▶ **TASK TO COMPLETE**: Look through the entries below for the line with "D2: LED (A 5V, K VO) -> LED (A GND, K VO)" and the line with "R11: 2.2k (GND, VC) -> none", then give again exactly those two lines and all lines between them, minus the pictures.

▶ **EXERCISE DATA**:
══════════════════════════════

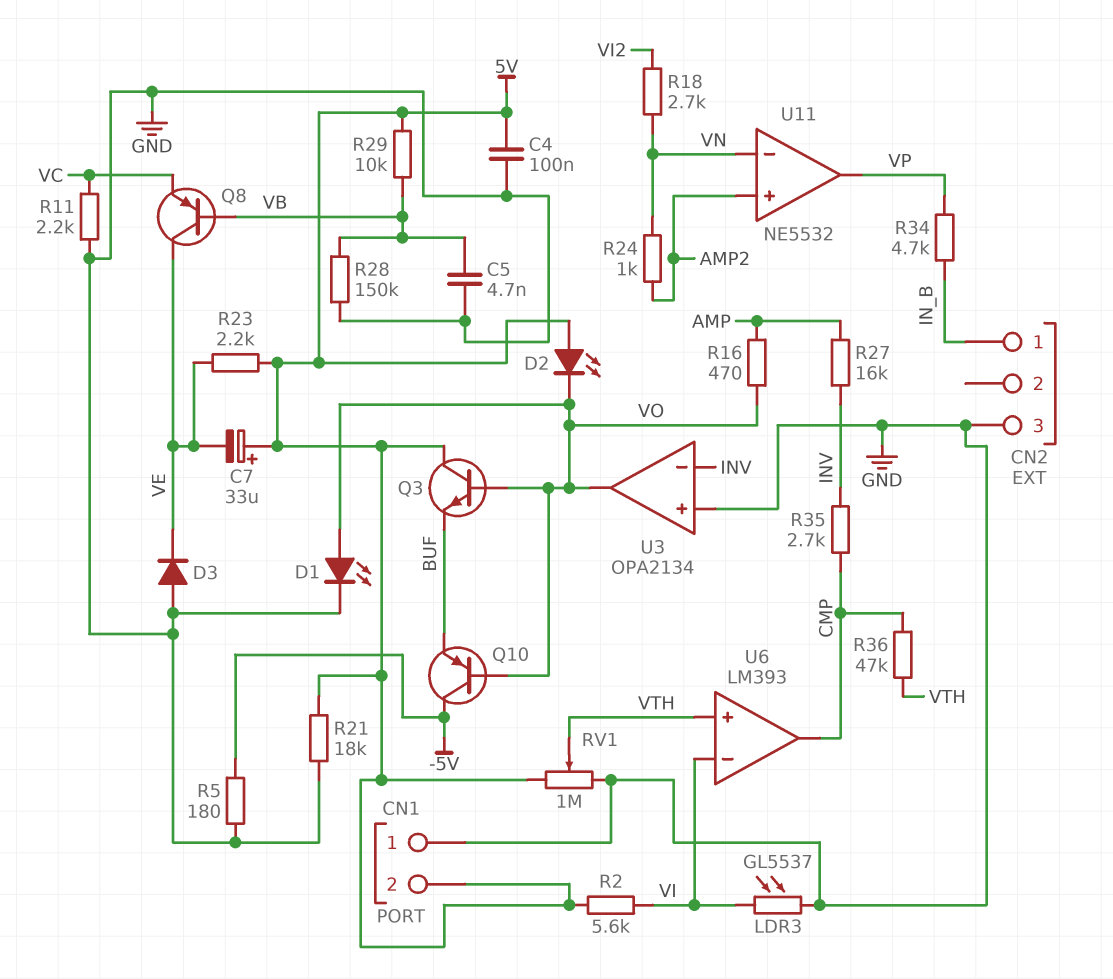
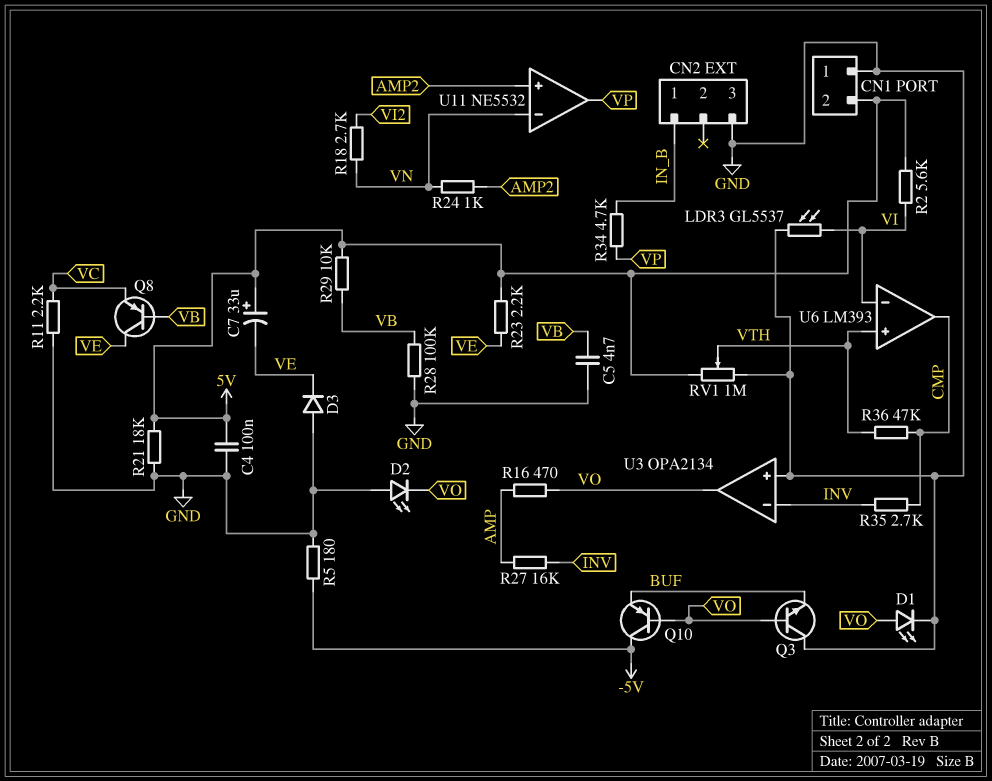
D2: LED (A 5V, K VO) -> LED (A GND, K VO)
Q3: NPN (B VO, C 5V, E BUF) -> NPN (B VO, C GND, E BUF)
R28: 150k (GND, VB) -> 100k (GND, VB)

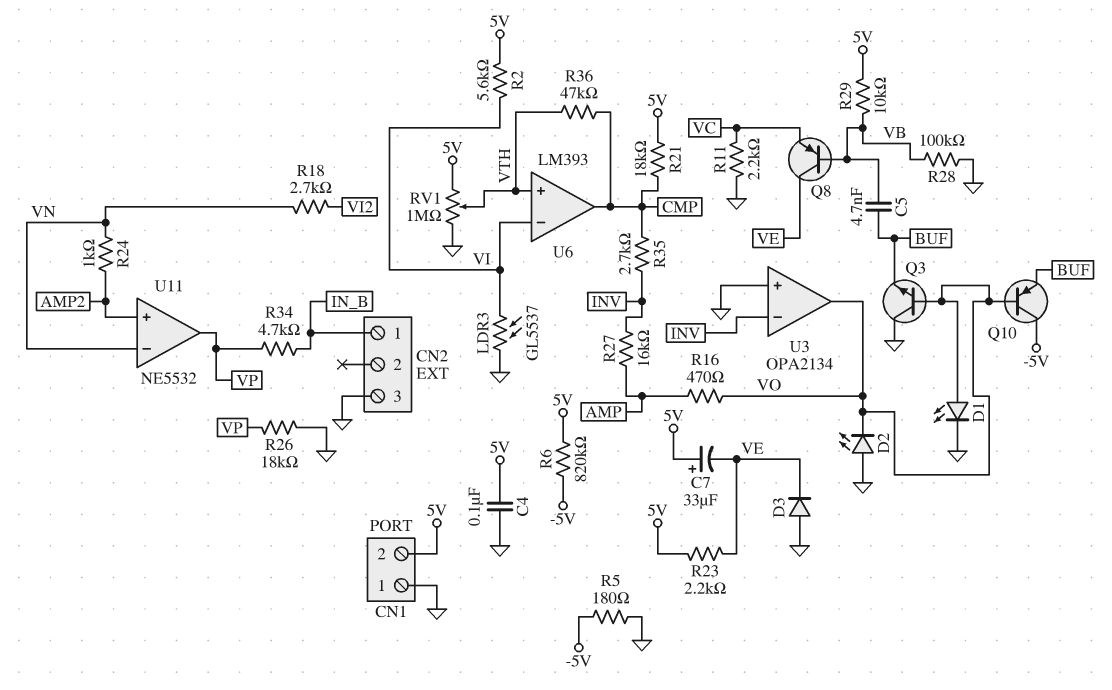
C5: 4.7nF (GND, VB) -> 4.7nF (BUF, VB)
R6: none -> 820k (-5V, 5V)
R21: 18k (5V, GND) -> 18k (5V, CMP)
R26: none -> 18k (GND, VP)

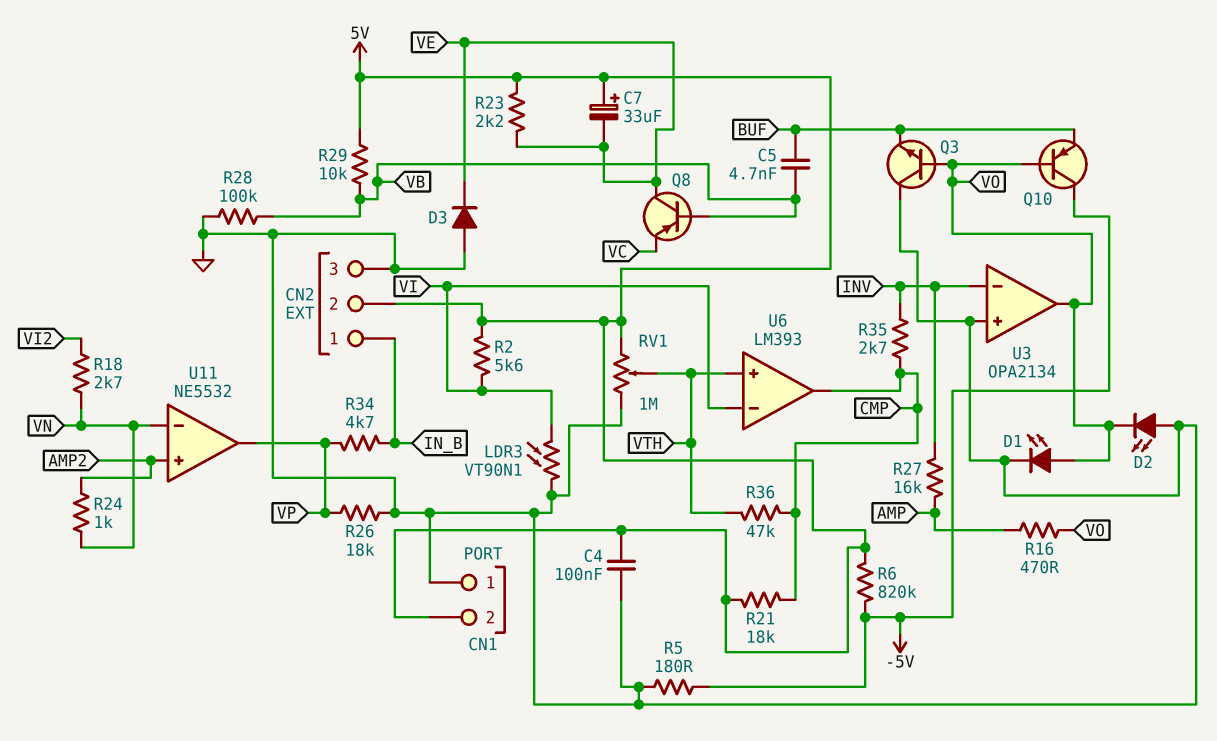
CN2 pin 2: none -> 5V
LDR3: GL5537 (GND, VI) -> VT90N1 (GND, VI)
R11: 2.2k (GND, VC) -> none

══════════════════════════════

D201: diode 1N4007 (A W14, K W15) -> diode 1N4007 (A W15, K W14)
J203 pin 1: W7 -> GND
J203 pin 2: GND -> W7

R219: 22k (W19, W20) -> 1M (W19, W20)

══════════════════════════════

▶ **EXERCISE ANSWER**:
D2: LED (A 5V, K VO) -> LED (A GND, K VO)
Q3: NPN (B VO, C 5V, E BUF) -> NPN (B VO, C GND, E BUF)
R28: 150k (GND, VB) -> 100k (GND, VB)

C5: 4.7nF (GND, VB) -> 4.7nF (BUF, VB)
R6: none -> 820k (-5V, 5V)
R21: 18k (5V, GND) -> 18k (5V, CMP)
R26: none -> 18k (GND, VP)

CN2 pin 2: none -> 5V
LDR3: GL5537 (GND, VI) -> VT90N1 (GND, VI)
R11: 2.2k (GND, VC) -> none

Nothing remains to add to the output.